Record excerpts section start

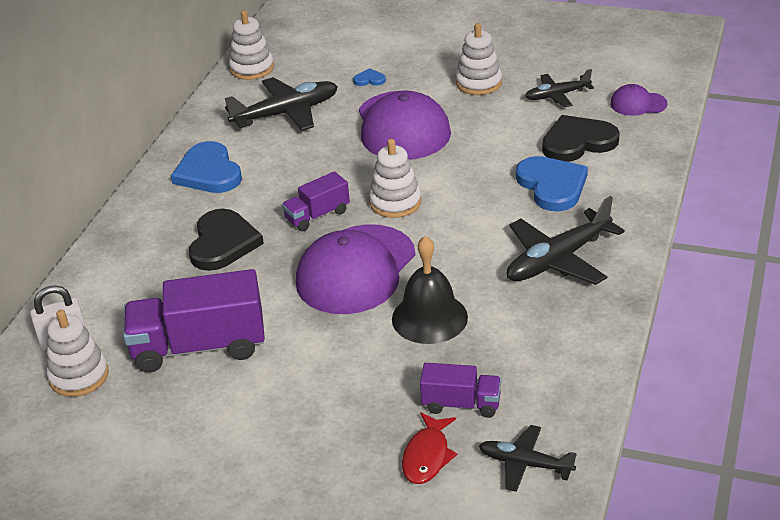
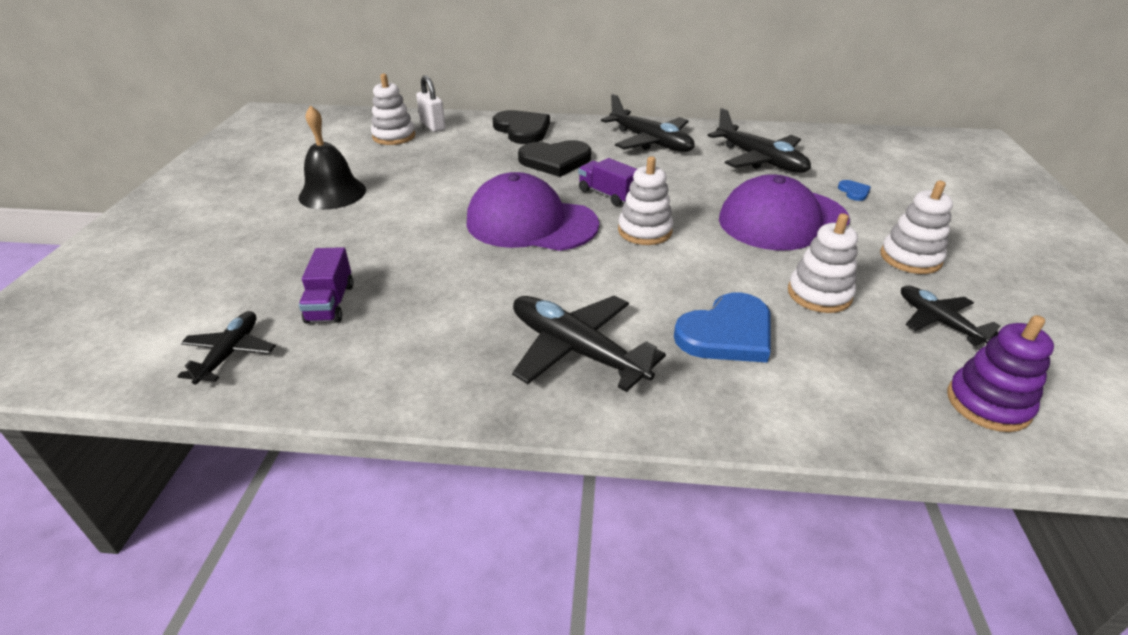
camera: 75 degrees right, 0 degrees up
purple truck [123,269,265,373] -> none
blue heart [171,141,242,193] -> black plane [601,94,695,152]
white stacking toy [229,10,274,80] -> white stacking toy moved to [788,213,858,313]
black bell [392,236,468,344] -> black bell moved to [299,105,366,210]
red fish [402,412,457,484] -> none
black heart [542,115,620,162] -> black heart moved to [493,110,550,144]
purple cap [610,84,668,116] -> purple stacking toy [947,315,1054,432]

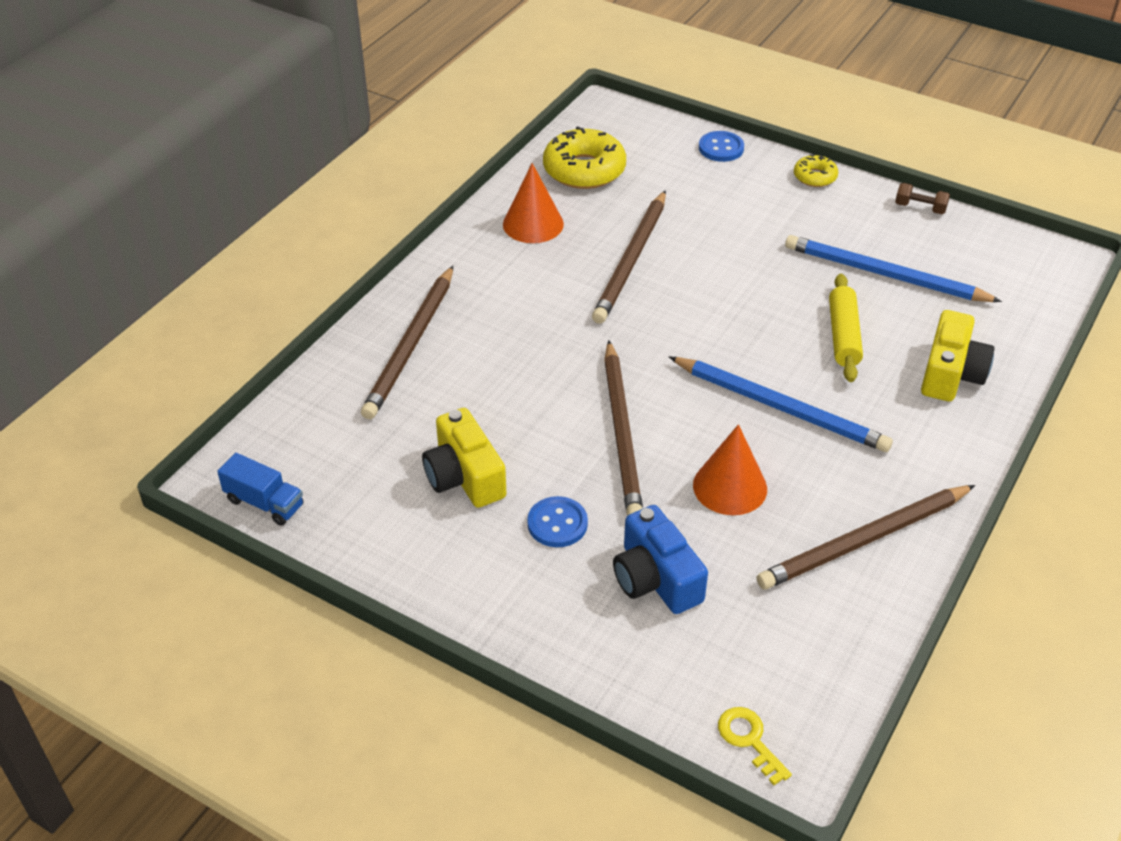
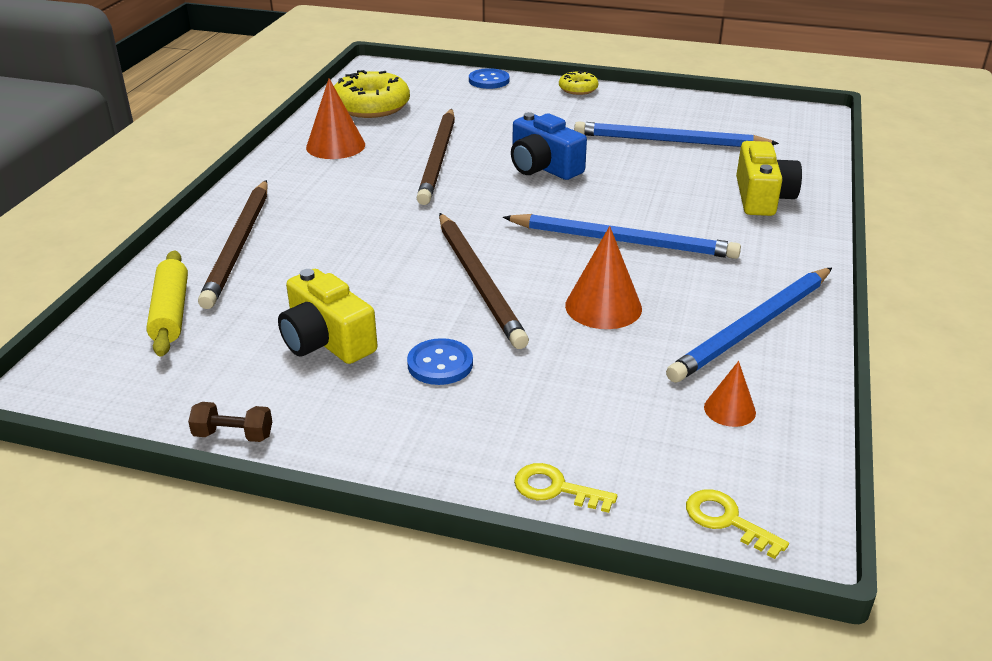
camera: 15 degrees left, 10 degrees down
blue truck [217,453,304,526] -> none
blue camera [613,505,708,614] -> blue camera moved to [511,112,587,180]
brown pencil [756,485,975,589] -> blue pencil [666,268,832,383]
yellow rolling pin [829,274,863,382] -> yellow rolling pin moved to [146,251,188,357]
brown dumbbell [895,183,950,214] -> brown dumbbell moved to [188,402,272,442]
none -> yellow key [514,463,617,513]
none -> orange cone [704,361,756,427]

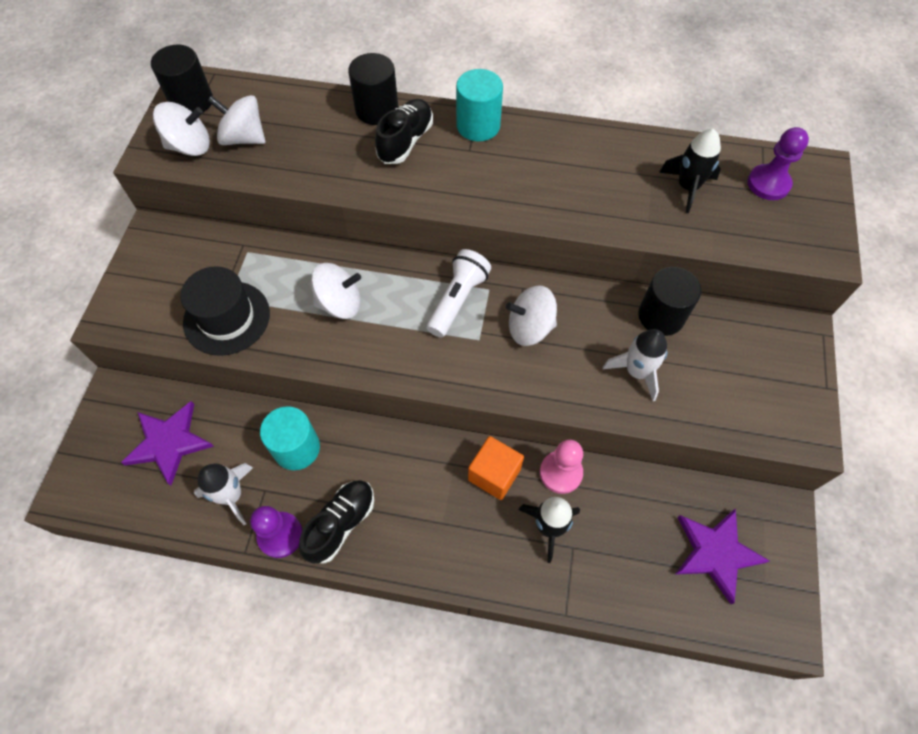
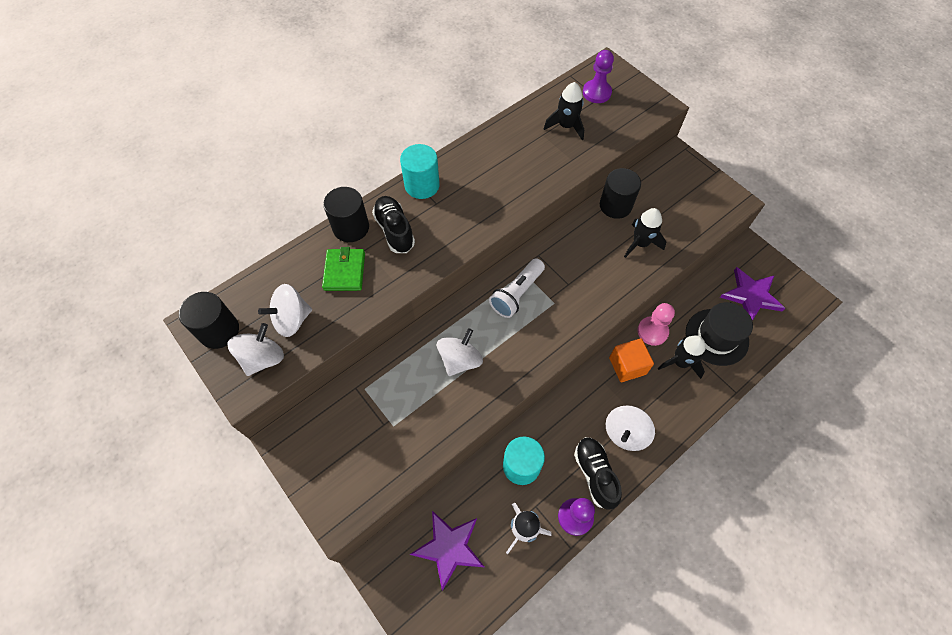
camera: 50 degrees left, 0 degrees up
black hat [180,266,270,356] -> black hat moved to [686,302,753,366]
white flashlight [427,249,491,337] -> white flashlight turned 120 degrees counterclockwise [489,258,545,318]
white spinning top [506,285,557,346] -> white spinning top moved to [606,405,655,451]
white rocket [603,329,667,401] -> black rocket [624,208,666,258]
none -> green wallet [322,247,365,291]

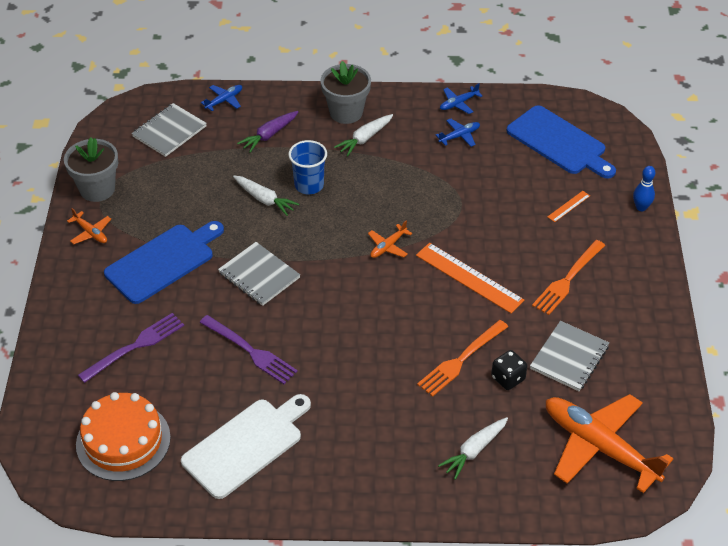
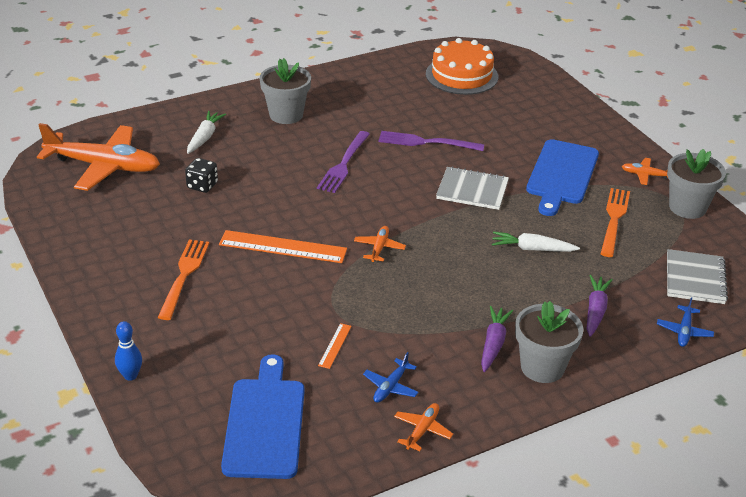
camera: 150 degrees right, 10 degrees down
purple fork [78,313,184,383] -> purple fork moved to [317,131,370,193]
white cutting board [181,394,311,499] -> none
blue cup [288,140,327,194] -> none
white carrot [334,114,393,156] -> purple carrot [481,306,513,372]
orange fork [417,320,508,397] -> orange fork moved to [601,188,630,257]
blue plane [440,83,483,114] -> orange plane [394,403,453,451]
blue cutting board [507,105,616,179] -> blue cutting board turned 75 degrees clockwise [221,354,305,479]
grey notebook [530,321,609,391] -> none
orange ruler [547,191,590,222] -> orange ruler moved to [318,323,352,369]
none -> grey flower pot [260,58,311,124]

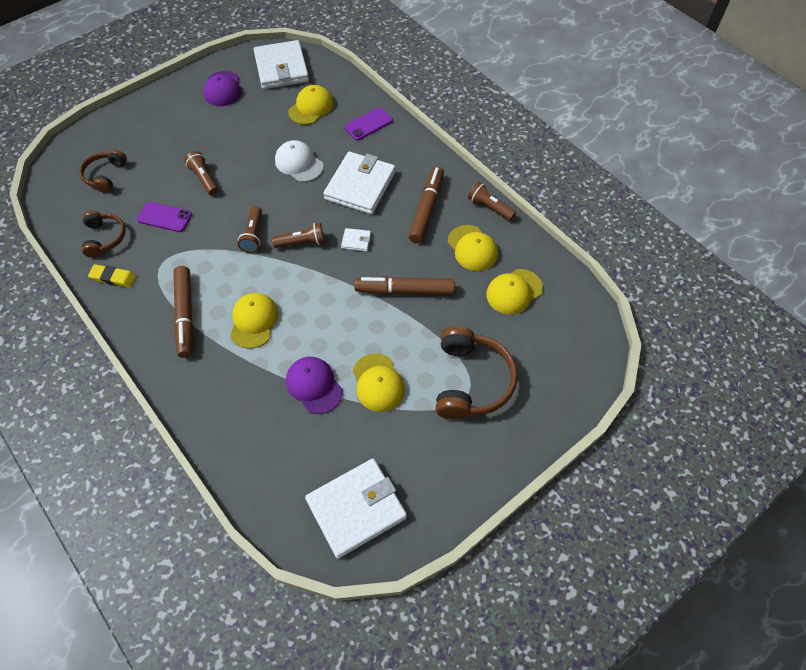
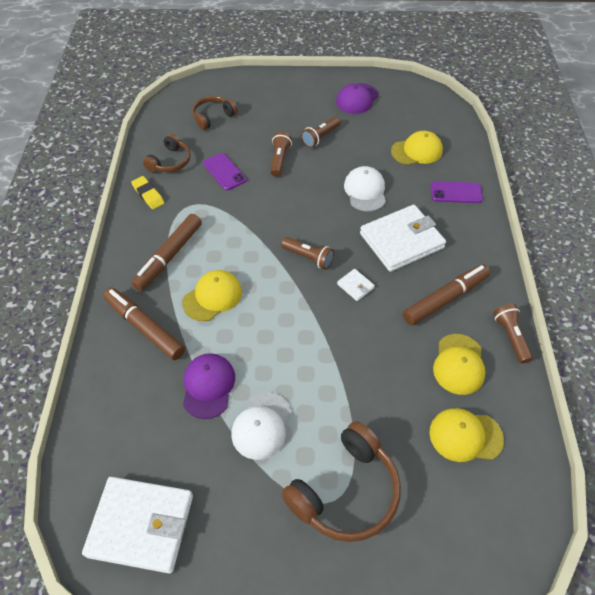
camera: 40 degrees right, 5 degrees down
brown flashlight [238,206,262,253] -> brown flashlight moved to [301,117,340,148]
white wallet [254,40,309,89] -> none
yellow cap [353,353,405,412] -> white cap [231,392,291,460]
brown marker [354,276,455,295] -> brown marker moved to [103,287,185,360]

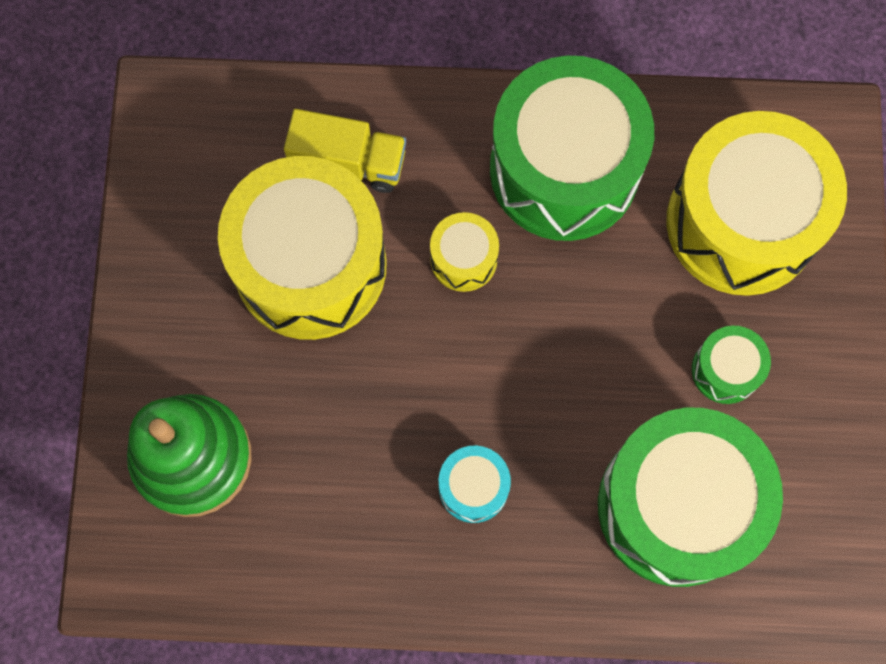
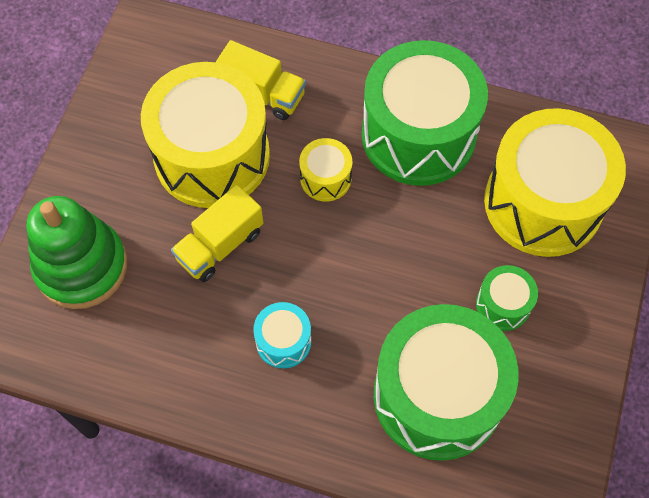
camera: 15 degrees right, 10 degrees down
none -> yellow truck [171,185,263,282]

Record excerpts section end

Task item.
Full transcription without images: please go through the records and repeat them exactly.

Reply to the exercise.
camera: 75 degrees right, 0 degrees up
purple truck [123,269,265,373] -> none
blue heart [171,141,242,193] -> black plane [601,94,695,152]
white stacking toy [229,10,274,80] -> white stacking toy moved to [788,213,858,313]
black bell [392,236,468,344] -> black bell moved to [299,105,366,210]
red fish [402,412,457,484] -> none
black heart [542,115,620,162] -> black heart moved to [493,110,550,144]
purple cap [610,84,668,116] -> purple stacking toy [947,315,1054,432]

camera: 15 degrees left, 10 degrees down
blue truck [217,453,304,526] -> none
blue camera [613,505,708,614] -> blue camera moved to [511,112,587,180]
brown pencil [756,485,975,589] -> blue pencil [666,268,832,383]
yellow rolling pin [829,274,863,382] -> yellow rolling pin moved to [146,251,188,357]
brown dumbbell [895,183,950,214] -> brown dumbbell moved to [188,402,272,442]
none -> yellow key [514,463,617,513]
none -> orange cone [704,361,756,427]

camera: 50 degrees left, 0 degrees up
black hat [180,266,270,356] -> black hat moved to [686,302,753,366]
white flashlight [427,249,491,337] -> white flashlight turned 120 degrees counterclockwise [489,258,545,318]
white spinning top [506,285,557,346] -> white spinning top moved to [606,405,655,451]
white rocket [603,329,667,401] -> black rocket [624,208,666,258]
none -> green wallet [322,247,365,291]

camera: 150 degrees right, 10 degrees down
purple fork [78,313,184,383] -> purple fork moved to [317,131,370,193]
white cutting board [181,394,311,499] -> none
blue cup [288,140,327,194] -> none
white carrot [334,114,393,156] -> purple carrot [481,306,513,372]
orange fork [417,320,508,397] -> orange fork moved to [601,188,630,257]
blue plane [440,83,483,114] -> orange plane [394,403,453,451]
blue cutting board [507,105,616,179] -> blue cutting board turned 75 degrees clockwise [221,354,305,479]
grey notebook [530,321,609,391] -> none
orange ruler [547,191,590,222] -> orange ruler moved to [318,323,352,369]
none -> grey flower pot [260,58,311,124]

camera: 40 degrees right, 5 degrees down
brown flashlight [238,206,262,253] -> brown flashlight moved to [301,117,340,148]
white wallet [254,40,309,89] -> none
yellow cap [353,353,405,412] -> white cap [231,392,291,460]
brown marker [354,276,455,295] -> brown marker moved to [103,287,185,360]

camera: 15 degrees right, 10 degrees down
none -> yellow truck [171,185,263,282]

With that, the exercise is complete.